[Structured diff data]
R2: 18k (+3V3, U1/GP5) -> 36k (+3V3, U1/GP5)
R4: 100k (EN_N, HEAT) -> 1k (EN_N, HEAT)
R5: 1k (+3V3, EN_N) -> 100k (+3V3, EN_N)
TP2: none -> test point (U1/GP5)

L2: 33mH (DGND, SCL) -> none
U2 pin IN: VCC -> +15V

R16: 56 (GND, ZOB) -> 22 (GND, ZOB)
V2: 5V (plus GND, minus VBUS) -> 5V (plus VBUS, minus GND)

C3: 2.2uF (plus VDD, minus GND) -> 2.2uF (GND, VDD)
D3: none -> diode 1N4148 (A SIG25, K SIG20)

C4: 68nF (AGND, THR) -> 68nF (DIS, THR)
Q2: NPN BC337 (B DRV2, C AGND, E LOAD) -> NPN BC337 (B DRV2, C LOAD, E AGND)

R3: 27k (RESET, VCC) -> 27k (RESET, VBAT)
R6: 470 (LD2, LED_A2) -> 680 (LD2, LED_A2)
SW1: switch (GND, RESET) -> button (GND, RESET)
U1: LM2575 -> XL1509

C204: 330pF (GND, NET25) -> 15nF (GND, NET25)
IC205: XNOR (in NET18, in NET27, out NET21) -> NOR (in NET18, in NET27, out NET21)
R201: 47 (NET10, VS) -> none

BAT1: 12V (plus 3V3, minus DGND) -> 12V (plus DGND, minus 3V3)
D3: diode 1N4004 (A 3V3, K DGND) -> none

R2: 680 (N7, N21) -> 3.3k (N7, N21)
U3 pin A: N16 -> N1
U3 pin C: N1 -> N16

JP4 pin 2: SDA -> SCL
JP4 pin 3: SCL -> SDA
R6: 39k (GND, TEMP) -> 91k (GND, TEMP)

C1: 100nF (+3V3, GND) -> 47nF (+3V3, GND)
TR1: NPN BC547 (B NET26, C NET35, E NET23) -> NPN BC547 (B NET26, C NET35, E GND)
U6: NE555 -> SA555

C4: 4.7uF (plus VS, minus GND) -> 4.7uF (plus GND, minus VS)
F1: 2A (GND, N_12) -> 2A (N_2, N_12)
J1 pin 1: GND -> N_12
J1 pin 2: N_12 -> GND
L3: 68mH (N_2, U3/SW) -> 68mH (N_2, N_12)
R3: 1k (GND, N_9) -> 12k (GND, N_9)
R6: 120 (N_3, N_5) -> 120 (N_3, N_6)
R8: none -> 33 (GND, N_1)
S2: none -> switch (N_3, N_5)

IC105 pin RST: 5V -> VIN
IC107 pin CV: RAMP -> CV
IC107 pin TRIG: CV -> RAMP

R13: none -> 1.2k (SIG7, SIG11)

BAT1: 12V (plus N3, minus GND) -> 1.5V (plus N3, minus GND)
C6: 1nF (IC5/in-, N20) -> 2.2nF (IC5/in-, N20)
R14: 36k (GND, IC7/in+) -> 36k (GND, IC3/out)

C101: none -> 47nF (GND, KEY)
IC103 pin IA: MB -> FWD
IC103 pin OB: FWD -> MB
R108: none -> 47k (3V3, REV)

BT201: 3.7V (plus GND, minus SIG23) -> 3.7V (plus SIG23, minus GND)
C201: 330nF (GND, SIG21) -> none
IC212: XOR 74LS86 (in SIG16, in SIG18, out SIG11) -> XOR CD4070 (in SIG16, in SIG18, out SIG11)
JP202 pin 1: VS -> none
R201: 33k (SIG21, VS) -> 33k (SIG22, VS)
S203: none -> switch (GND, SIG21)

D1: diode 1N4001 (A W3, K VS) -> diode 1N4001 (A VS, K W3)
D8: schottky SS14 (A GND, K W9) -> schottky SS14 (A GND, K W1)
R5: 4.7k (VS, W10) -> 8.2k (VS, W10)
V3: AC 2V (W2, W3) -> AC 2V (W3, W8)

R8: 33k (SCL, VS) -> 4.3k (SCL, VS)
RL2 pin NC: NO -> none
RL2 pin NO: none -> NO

> [INSTRUCTIONS FOR THE TASK]: After reading the data, retype all of it exactly as it reads.

> [SOLUTION FOR THIS PROBLEM]:
R2: 18k (+3V3, U1/GP5) -> 36k (+3V3, U1/GP5)
R4: 100k (EN_N, HEAT) -> 1k (EN_N, HEAT)
R5: 1k (+3V3, EN_N) -> 100k (+3V3, EN_N)
TP2: none -> test point (U1/GP5)

L2: 33mH (DGND, SCL) -> none
U2 pin IN: VCC -> +15V

R16: 56 (GND, ZOB) -> 22 (GND, ZOB)
V2: 5V (plus GND, minus VBUS) -> 5V (plus VBUS, minus GND)

C3: 2.2uF (plus VDD, minus GND) -> 2.2uF (GND, VDD)
D3: none -> diode 1N4148 (A SIG25, K SIG20)

C4: 68nF (AGND, THR) -> 68nF (DIS, THR)
Q2: NPN BC337 (B DRV2, C AGND, E LOAD) -> NPN BC337 (B DRV2, C LOAD, E AGND)

R3: 27k (RESET, VCC) -> 27k (RESET, VBAT)
R6: 470 (LD2, LED_A2) -> 680 (LD2, LED_A2)
SW1: switch (GND, RESET) -> button (GND, RESET)
U1: LM2575 -> XL1509

C204: 330pF (GND, NET25) -> 15nF (GND, NET25)
IC205: XNOR (in NET18, in NET27, out NET21) -> NOR (in NET18, in NET27, out NET21)
R201: 47 (NET10, VS) -> none

BAT1: 12V (plus 3V3, minus DGND) -> 12V (plus DGND, minus 3V3)
D3: diode 1N4004 (A 3V3, K DGND) -> none

R2: 680 (N7, N21) -> 3.3k (N7, N21)
U3 pin A: N16 -> N1
U3 pin C: N1 -> N16

JP4 pin 2: SDA -> SCL
JP4 pin 3: SCL -> SDA
R6: 39k (GND, TEMP) -> 91k (GND, TEMP)

C1: 100nF (+3V3, GND) -> 47nF (+3V3, GND)
TR1: NPN BC547 (B NET26, C NET35, E NET23) -> NPN BC547 (B NET26, C NET35, E GND)
U6: NE555 -> SA555

C4: 4.7uF (plus VS, minus GND) -> 4.7uF (plus GND, minus VS)
F1: 2A (GND, N_12) -> 2A (N_2, N_12)
J1 pin 1: GND -> N_12
J1 pin 2: N_12 -> GND
L3: 68mH (N_2, U3/SW) -> 68mH (N_2, N_12)
R3: 1k (GND, N_9) -> 12k (GND, N_9)
R6: 120 (N_3, N_5) -> 120 (N_3, N_6)
R8: none -> 33 (GND, N_1)
S2: none -> switch (N_3, N_5)

IC105 pin RST: 5V -> VIN
IC107 pin CV: RAMP -> CV
IC107 pin TRIG: CV -> RAMP

R13: none -> 1.2k (SIG7, SIG11)

BAT1: 12V (plus N3, minus GND) -> 1.5V (plus N3, minus GND)
C6: 1nF (IC5/in-, N20) -> 2.2nF (IC5/in-, N20)
R14: 36k (GND, IC7/in+) -> 36k (GND, IC3/out)

C101: none -> 47nF (GND, KEY)
IC103 pin IA: MB -> FWD
IC103 pin OB: FWD -> MB
R108: none -> 47k (3V3, REV)

BT201: 3.7V (plus GND, minus SIG23) -> 3.7V (plus SIG23, minus GND)
C201: 330nF (GND, SIG21) -> none
IC212: XOR 74LS86 (in SIG16, in SIG18, out SIG11) -> XOR CD4070 (in SIG16, in SIG18, out SIG11)
JP202 pin 1: VS -> none
R201: 33k (SIG21, VS) -> 33k (SIG22, VS)
S203: none -> switch (GND, SIG21)

D1: diode 1N4001 (A W3, K VS) -> diode 1N4001 (A VS, K W3)
D8: schottky SS14 (A GND, K W9) -> schottky SS14 (A GND, K W1)
R5: 4.7k (VS, W10) -> 8.2k (VS, W10)
V3: AC 2V (W2, W3) -> AC 2V (W3, W8)

R8: 33k (SCL, VS) -> 4.3k (SCL, VS)
RL2 pin NC: NO -> none
RL2 pin NO: none -> NO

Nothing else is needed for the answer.